GIVEN ENTRIES >>
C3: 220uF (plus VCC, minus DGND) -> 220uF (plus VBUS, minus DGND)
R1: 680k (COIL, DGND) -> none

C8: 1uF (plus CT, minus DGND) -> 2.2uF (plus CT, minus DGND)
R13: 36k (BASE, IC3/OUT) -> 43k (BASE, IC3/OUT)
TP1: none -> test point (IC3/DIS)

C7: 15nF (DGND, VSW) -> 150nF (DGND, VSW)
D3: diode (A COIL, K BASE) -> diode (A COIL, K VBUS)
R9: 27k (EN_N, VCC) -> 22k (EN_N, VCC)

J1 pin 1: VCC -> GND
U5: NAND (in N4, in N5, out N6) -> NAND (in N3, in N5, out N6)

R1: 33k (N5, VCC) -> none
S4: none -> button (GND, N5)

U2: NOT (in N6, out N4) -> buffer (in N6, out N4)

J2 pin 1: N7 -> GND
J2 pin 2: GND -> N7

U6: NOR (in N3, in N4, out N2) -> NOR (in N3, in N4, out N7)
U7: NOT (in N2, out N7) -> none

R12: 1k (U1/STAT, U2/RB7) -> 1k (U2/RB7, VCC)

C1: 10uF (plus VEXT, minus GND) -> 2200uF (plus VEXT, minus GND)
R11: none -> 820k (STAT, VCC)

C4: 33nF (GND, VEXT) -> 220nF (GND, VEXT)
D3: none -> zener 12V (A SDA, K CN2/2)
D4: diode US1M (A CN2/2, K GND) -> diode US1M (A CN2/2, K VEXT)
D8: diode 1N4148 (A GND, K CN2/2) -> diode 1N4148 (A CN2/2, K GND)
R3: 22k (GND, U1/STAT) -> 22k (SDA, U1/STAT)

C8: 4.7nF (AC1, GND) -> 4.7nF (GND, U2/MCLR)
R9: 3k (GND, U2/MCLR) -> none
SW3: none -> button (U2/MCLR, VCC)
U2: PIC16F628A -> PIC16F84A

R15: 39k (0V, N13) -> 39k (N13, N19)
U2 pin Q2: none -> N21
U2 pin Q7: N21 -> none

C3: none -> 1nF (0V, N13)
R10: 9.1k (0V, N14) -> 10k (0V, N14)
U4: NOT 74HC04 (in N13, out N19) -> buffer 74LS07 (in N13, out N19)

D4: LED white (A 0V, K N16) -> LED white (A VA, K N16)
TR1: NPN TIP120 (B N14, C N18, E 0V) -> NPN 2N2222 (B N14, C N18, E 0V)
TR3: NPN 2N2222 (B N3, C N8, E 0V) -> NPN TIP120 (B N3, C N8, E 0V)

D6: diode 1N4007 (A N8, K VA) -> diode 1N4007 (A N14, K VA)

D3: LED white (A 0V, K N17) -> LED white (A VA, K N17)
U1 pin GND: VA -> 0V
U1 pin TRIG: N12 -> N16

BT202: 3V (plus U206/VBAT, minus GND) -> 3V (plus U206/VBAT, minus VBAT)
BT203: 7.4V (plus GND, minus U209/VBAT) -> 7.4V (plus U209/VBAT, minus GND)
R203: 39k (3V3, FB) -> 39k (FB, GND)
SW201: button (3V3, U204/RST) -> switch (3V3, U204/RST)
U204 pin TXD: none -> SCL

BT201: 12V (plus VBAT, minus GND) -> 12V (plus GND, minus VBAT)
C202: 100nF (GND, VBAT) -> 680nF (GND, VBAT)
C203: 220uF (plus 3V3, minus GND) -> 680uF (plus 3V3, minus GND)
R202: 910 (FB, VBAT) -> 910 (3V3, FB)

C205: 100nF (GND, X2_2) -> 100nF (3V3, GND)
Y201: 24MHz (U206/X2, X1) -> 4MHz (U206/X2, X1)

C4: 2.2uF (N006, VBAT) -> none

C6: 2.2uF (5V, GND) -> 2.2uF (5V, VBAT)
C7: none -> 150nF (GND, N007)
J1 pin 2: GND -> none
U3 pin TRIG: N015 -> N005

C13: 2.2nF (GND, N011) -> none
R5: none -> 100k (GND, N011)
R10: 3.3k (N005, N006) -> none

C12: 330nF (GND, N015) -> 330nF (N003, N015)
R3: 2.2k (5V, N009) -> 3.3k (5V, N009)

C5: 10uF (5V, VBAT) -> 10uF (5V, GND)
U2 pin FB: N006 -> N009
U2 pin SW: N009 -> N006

EXERCISE AIM >> Your answer is a single number: the count of lines in the records holding the string "buffer".

WRITTEN SOLUTION >> 2